Exercise instructions: Reproduce the records below verbatim, omitting the pictures.

The input:
>> Start

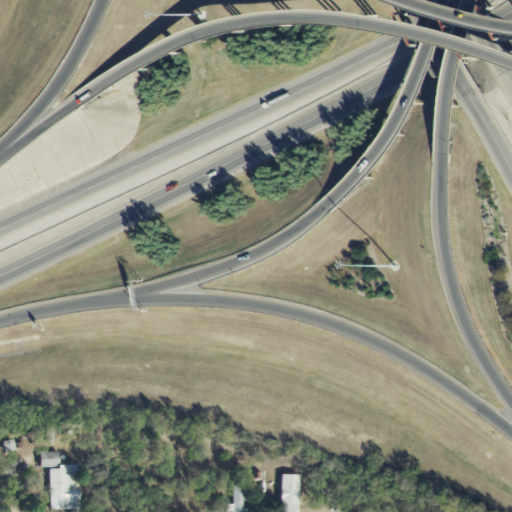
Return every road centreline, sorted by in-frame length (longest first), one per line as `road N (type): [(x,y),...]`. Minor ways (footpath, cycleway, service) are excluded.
road 1 (motorway): [(0,273),(511,14)]
road 2 (motorway): [(472,0),(0,226)]
road 3 (motorway): [(511,59),(375,22),(261,21),(174,51),(75,108)]
road 4 (motorway): [(108,297),(258,306),(364,336),(511,435)]
road 5 (motorway): [(441,164),(452,286),(466,328),(511,398)]
road 6 (motorway): [(108,297),(221,268),(274,246),(334,204)]
road 7 (motorway): [(334,204),(397,127),(422,79),(446,0)]
road 8 (motorway): [(109,0),(70,79),(0,158)]
road 9 (motorway): [(473,0),(441,164)]
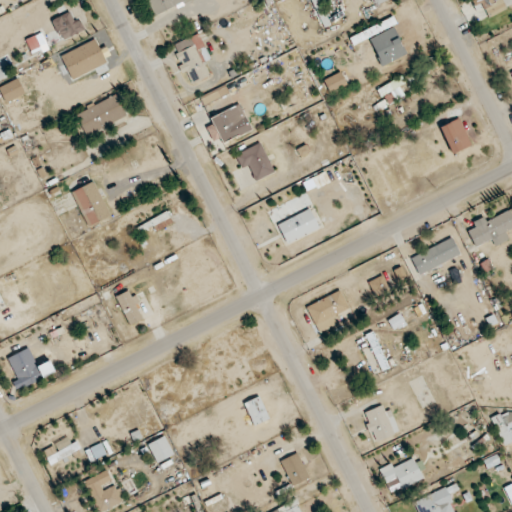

>> End

The reply:
Return every road centreline, sorted by in-frame length (longest first), one per line as `road N (type): [(x,y),...]`. Minor ways (footpath, cycleway, service) are excluded.
road 1 (motorway): [(0,273),(511,14)]
road 2 (motorway): [(472,0),(0,226)]
road 3 (motorway): [(511,59),(375,22),(261,21),(174,51),(75,108)]
road 4 (motorway): [(108,297),(258,306),(364,336),(511,435)]
road 5 (motorway): [(441,164),(452,286),(466,328),(511,398)]
road 6 (motorway): [(108,297),(221,268),(274,246),(334,204)]
road 7 (motorway): [(334,204),(397,127),(422,79),(446,0)]
road 8 (motorway): [(109,0),(70,79),(0,158)]
road 9 (motorway): [(473,0),(441,164)]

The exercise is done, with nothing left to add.